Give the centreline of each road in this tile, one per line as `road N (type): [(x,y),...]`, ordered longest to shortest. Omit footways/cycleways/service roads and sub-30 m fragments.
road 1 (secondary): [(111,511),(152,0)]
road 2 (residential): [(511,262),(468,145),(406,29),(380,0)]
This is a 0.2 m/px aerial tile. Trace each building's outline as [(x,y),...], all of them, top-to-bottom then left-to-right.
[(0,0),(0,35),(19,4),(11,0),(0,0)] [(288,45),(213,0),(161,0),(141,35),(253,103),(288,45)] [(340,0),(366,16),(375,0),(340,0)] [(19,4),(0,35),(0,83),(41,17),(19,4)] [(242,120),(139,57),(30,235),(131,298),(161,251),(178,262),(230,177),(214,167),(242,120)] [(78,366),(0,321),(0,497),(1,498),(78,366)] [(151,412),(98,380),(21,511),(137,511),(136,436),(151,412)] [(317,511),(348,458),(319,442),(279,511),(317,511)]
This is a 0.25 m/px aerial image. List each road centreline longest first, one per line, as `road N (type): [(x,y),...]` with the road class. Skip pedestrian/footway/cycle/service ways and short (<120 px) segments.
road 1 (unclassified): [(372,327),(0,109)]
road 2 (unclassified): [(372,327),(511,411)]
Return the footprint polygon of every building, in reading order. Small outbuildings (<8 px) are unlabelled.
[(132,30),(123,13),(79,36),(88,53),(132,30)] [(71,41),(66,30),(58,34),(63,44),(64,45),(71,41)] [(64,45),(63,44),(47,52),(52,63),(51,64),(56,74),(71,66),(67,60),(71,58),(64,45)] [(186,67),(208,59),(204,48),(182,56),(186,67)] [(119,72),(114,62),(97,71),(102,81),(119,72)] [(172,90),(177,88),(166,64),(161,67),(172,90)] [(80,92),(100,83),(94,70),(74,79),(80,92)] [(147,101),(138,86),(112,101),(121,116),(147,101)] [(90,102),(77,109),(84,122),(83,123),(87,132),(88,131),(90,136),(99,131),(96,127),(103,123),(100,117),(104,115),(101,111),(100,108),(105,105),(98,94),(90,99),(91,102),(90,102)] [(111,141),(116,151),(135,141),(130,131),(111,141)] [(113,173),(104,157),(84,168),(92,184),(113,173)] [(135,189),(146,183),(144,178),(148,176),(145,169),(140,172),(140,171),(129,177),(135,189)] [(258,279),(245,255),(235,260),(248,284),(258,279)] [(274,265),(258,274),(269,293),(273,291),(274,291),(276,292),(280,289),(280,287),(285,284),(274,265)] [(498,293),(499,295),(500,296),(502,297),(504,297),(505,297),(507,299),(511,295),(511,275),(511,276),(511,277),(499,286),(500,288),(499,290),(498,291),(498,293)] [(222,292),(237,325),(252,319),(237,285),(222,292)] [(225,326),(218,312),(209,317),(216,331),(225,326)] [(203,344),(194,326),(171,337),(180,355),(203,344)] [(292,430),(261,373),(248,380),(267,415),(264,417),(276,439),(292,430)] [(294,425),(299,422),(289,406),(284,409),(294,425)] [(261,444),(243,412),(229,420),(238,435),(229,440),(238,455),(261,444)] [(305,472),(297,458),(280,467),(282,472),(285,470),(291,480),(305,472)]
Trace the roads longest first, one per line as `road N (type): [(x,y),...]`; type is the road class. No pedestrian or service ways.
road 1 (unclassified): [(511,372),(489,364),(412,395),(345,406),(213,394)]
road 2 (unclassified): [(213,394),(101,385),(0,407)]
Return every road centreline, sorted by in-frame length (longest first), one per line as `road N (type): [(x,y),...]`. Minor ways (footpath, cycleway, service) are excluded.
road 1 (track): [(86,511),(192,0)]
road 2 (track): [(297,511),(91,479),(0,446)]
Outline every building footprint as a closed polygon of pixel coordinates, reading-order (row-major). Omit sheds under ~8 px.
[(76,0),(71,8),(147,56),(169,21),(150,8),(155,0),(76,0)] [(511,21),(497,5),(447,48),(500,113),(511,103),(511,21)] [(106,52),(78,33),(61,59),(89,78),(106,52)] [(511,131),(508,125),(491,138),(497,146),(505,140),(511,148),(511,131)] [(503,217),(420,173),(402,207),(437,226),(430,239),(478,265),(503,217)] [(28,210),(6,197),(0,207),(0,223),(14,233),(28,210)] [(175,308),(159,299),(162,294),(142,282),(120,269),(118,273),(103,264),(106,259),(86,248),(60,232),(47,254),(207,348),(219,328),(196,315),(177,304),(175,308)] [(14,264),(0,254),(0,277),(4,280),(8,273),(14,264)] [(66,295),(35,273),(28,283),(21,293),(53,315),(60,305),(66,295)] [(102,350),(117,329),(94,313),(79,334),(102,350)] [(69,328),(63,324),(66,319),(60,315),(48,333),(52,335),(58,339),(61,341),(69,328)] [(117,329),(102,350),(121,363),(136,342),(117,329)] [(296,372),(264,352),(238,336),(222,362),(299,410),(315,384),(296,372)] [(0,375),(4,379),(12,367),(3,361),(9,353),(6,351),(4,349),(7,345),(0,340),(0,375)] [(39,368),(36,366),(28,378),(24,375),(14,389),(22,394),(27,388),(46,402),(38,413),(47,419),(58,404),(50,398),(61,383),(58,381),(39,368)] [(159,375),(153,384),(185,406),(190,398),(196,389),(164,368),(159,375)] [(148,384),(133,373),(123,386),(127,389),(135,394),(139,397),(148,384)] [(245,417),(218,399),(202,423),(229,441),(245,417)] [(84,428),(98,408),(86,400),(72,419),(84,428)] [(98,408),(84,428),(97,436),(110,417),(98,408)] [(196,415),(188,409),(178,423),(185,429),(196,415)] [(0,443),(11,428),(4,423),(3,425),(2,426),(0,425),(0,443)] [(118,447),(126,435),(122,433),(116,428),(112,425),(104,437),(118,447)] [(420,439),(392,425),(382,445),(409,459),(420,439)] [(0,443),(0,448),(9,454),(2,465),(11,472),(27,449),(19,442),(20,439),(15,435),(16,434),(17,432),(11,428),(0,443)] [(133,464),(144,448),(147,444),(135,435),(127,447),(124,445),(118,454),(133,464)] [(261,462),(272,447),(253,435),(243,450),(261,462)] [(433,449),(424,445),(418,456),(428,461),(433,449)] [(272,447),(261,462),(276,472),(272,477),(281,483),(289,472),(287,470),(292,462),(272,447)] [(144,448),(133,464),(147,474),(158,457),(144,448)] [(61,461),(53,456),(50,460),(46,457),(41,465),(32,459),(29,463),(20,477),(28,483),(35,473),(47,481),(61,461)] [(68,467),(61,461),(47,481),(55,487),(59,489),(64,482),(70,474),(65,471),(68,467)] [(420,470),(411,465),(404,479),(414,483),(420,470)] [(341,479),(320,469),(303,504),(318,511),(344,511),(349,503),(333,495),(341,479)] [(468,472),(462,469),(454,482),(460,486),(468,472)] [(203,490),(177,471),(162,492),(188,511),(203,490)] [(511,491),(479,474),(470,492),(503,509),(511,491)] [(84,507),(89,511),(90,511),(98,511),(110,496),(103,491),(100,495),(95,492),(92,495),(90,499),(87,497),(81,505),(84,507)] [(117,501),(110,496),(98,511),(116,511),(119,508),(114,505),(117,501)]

══════════════════════════════

# Aim of the task
Give all of the entries above again, substituting "centerline" for every occurrence of "centreline" and leaving everything else unchanged.

# Problem solution
Give the centerline of each road in this tile, one per line as `road N (type): [(x,y),...]`, ordered longest to shortest. Omit footways/cycleways/service roads and sub-30 m fragments.
road 1 (secondary): [(111,511),(152,0)]
road 2 (residential): [(511,262),(468,145),(406,29),(380,0)]
This is a 0.2 m/px aerial tile. Trace each building's outline as [(x,y),...], all of them, top-to-bottom then left-to-right.
[(0,0),(0,35),(19,4),(11,0),(0,0)] [(288,45),(213,0),(161,0),(141,35),(253,103),(288,45)] [(340,0),(366,16),(375,0),(340,0)] [(19,4),(0,35),(0,83),(41,17),(19,4)] [(242,120),(139,57),(30,235),(131,298),(161,251),(178,262),(230,177),(214,167),(242,120)] [(78,366),(0,321),(0,497),(1,498),(78,366)] [(151,412),(98,380),(21,511),(137,511),(136,436),(151,412)] [(317,511),(348,458),(319,442),(279,511),(317,511)]
This is a 0.25 m/px aerial image. List each road centerline longest first, one per line, as `road N (type): [(x,y),...]` with the road class. Skip pedestrian/footway/cycle/service ways and short (<120 px) segments.
road 1 (unclassified): [(372,327),(0,109)]
road 2 (unclassified): [(372,327),(511,411)]
Return the footprint polygon of every building, in reading order. Small outbuildings (<8 px) are unlabelled.
[(132,30),(123,13),(79,36),(88,53),(132,30)] [(71,41),(66,30),(58,34),(63,44),(64,45),(71,41)] [(64,45),(63,44),(47,52),(52,63),(51,64),(56,74),(71,66),(67,60),(71,58),(64,45)] [(186,67),(208,59),(204,48),(182,56),(186,67)] [(119,72),(114,62),(97,71),(102,81),(119,72)] [(172,90),(177,88),(166,64),(161,67),(172,90)] [(80,92),(100,83),(94,70),(74,79),(80,92)] [(147,101),(138,86),(112,101),(121,116),(147,101)] [(90,102),(77,109),(84,122),(83,123),(87,132),(88,131),(90,136),(99,131),(96,127),(103,123),(100,117),(104,115),(101,111),(100,108),(105,105),(98,94),(90,99),(91,102),(90,102)] [(111,141),(116,151),(135,141),(130,131),(111,141)] [(113,173),(104,157),(84,168),(92,184),(113,173)] [(135,189),(146,183),(144,178),(148,176),(145,169),(140,172),(140,171),(129,177),(135,189)] [(258,279),(245,255),(235,260),(248,284),(258,279)] [(274,265),(258,274),(269,293),(273,291),(274,291),(276,292),(280,289),(280,287),(285,284),(274,265)] [(498,293),(499,295),(500,296),(502,297),(504,297),(505,297),(507,299),(511,295),(511,275),(511,276),(511,277),(499,286),(500,288),(499,290),(498,291),(498,293)] [(222,292),(237,325),(252,319),(237,285),(222,292)] [(225,326),(218,312),(209,317),(216,331),(225,326)] [(203,344),(194,326),(171,337),(180,355),(203,344)] [(292,430),(261,373),(248,380),(267,415),(264,417),(276,439),(292,430)] [(294,425),(299,422),(289,406),(284,409),(294,425)] [(261,444),(243,412),(229,420),(238,435),(229,440),(238,455),(261,444)] [(305,472),(297,458),(280,467),(282,472),(285,470),(291,480),(305,472)]
Trace the roads longest first, one per line as `road N (type): [(x,y),...]`; type is the road class. No pedestrian or service ways.
road 1 (unclassified): [(511,372),(489,364),(412,395),(345,406),(213,394)]
road 2 (unclassified): [(213,394),(101,385),(0,407)]
Return every road centerline, sorted by in-frame length (longest first), one per line as `road N (type): [(x,y),...]`. Minor ways (footpath, cycleway, service) are excluded.
road 1 (track): [(86,511),(192,0)]
road 2 (track): [(297,511),(91,479),(0,446)]
Outline every building footprint as a closed polygon of pixel coordinates, reading-order (row-major). Omit sheds under ~8 px.
[(76,0),(71,8),(147,56),(169,21),(150,8),(155,0),(76,0)] [(511,21),(497,5),(447,48),(500,113),(511,103),(511,21)] [(106,52),(78,33),(61,59),(89,78),(106,52)] [(511,131),(508,125),(491,138),(497,146),(505,140),(511,148),(511,131)] [(503,217),(420,173),(402,207),(437,226),(430,239),(478,265),(503,217)] [(28,210),(6,197),(0,207),(0,223),(14,233),(28,210)] [(175,308),(159,299),(162,294),(142,282),(120,269),(118,273),(103,264),(106,259),(86,248),(60,232),(47,254),(207,348),(219,328),(196,315),(177,304),(175,308)] [(14,264),(0,254),(0,277),(4,280),(8,273),(14,264)] [(66,295),(35,273),(28,283),(21,293),(53,315),(60,305),(66,295)] [(102,350),(117,329),(94,313),(79,334),(102,350)] [(69,328),(63,324),(66,319),(60,315),(48,333),(52,335),(58,339),(61,341),(69,328)] [(117,329),(102,350),(121,363),(136,342),(117,329)] [(296,372),(264,352),(238,336),(222,362),(299,410),(315,384),(296,372)] [(0,375),(4,379),(12,367),(3,361),(9,353),(6,351),(4,349),(7,345),(0,340),(0,375)] [(39,368),(36,366),(28,378),(24,375),(14,389),(22,394),(27,388),(46,402),(38,413),(47,419),(58,404),(50,398),(61,383),(58,381),(39,368)] [(159,375),(153,384),(185,406),(190,398),(196,389),(164,368),(159,375)] [(148,384),(133,373),(123,386),(127,389),(135,394),(139,397),(148,384)] [(245,417),(218,399),(202,423),(229,441),(245,417)] [(84,428),(98,408),(86,400),(72,419),(84,428)] [(98,408),(84,428),(97,436),(110,417),(98,408)] [(196,415),(188,409),(178,423),(185,429),(196,415)] [(0,443),(11,428),(4,423),(3,425),(2,426),(0,425),(0,443)] [(118,447),(126,435),(122,433),(116,428),(112,425),(104,437),(118,447)] [(420,439),(392,425),(382,445),(409,459),(420,439)] [(0,443),(0,448),(9,454),(2,465),(11,472),(27,449),(19,442),(20,439),(15,435),(16,434),(17,432),(11,428),(0,443)] [(133,464),(144,448),(147,444),(135,435),(127,447),(124,445),(118,454),(133,464)] [(261,462),(272,447),(253,435),(243,450),(261,462)] [(433,449),(424,445),(418,456),(428,461),(433,449)] [(272,447),(261,462),(276,472),(272,477),(281,483),(289,472),(287,470),(292,462),(272,447)] [(144,448),(133,464),(147,474),(158,457),(144,448)] [(61,461),(53,456),(50,460),(46,457),(41,465),(32,459),(29,463),(20,477),(28,483),(35,473),(47,481),(61,461)] [(68,467),(61,461),(47,481),(55,487),(59,489),(64,482),(70,474),(65,471),(68,467)] [(420,470),(411,465),(404,479),(414,483),(420,470)] [(341,479),(320,469),(303,504),(318,511),(344,511),(349,503),(333,495),(341,479)] [(468,472),(462,469),(454,482),(460,486),(468,472)] [(203,490),(177,471),(162,492),(188,511),(203,490)] [(511,491),(479,474),(470,492),(503,509),(511,491)] [(84,507),(89,511),(90,511),(98,511),(110,496),(103,491),(100,495),(95,492),(92,495),(90,499),(87,497),(81,505),(84,507)] [(117,501),(110,496),(98,511),(116,511),(119,508),(114,505),(117,501)]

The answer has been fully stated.